• What you need to do: Give back each line of the listing below that contains the string "VEXT".
── Provided records ──
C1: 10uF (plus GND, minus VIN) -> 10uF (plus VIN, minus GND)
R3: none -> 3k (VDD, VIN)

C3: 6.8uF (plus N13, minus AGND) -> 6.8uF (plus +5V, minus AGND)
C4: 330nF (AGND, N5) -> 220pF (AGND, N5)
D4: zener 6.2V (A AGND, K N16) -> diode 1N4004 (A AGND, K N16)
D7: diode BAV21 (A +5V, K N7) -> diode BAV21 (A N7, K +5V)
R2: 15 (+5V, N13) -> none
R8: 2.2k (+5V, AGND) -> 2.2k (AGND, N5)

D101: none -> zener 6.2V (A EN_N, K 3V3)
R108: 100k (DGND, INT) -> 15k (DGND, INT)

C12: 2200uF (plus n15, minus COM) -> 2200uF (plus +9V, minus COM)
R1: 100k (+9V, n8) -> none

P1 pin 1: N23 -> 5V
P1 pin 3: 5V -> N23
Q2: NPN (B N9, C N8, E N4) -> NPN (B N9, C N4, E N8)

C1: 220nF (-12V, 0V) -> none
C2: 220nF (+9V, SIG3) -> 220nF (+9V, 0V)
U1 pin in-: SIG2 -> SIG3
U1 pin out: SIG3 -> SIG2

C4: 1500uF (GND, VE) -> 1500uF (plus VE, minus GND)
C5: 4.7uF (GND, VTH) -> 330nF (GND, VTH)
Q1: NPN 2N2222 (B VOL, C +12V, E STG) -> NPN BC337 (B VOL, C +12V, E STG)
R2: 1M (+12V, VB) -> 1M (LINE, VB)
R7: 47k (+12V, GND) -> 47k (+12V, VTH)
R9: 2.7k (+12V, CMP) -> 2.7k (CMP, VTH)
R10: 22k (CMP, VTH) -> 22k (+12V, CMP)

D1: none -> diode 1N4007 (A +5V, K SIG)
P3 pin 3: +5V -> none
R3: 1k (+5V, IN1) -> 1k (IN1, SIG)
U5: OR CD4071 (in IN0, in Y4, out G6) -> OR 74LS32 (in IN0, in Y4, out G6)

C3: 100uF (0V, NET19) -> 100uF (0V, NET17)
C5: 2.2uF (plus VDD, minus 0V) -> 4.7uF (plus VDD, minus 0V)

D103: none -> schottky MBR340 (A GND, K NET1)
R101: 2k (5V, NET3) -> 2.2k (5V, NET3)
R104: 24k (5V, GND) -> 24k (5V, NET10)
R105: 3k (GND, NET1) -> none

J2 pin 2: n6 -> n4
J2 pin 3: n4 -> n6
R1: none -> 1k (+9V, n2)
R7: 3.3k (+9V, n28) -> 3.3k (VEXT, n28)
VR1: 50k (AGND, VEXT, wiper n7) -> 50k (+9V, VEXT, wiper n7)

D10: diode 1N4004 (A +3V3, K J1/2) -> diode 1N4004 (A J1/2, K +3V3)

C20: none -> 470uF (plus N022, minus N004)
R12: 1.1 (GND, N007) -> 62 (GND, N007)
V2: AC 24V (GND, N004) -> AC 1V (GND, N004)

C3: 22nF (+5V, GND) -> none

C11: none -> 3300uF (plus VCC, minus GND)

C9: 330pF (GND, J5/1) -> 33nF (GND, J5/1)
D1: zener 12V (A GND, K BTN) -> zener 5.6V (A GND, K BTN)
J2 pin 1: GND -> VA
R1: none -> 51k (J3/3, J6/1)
───
• Result for this exercise:
R7: 3.3k (+9V, n28) -> 3.3k (VEXT, n28)
VR1: 50k (AGND, VEXT, wiper n7) -> 50k (+9V, VEXT, wiper n7)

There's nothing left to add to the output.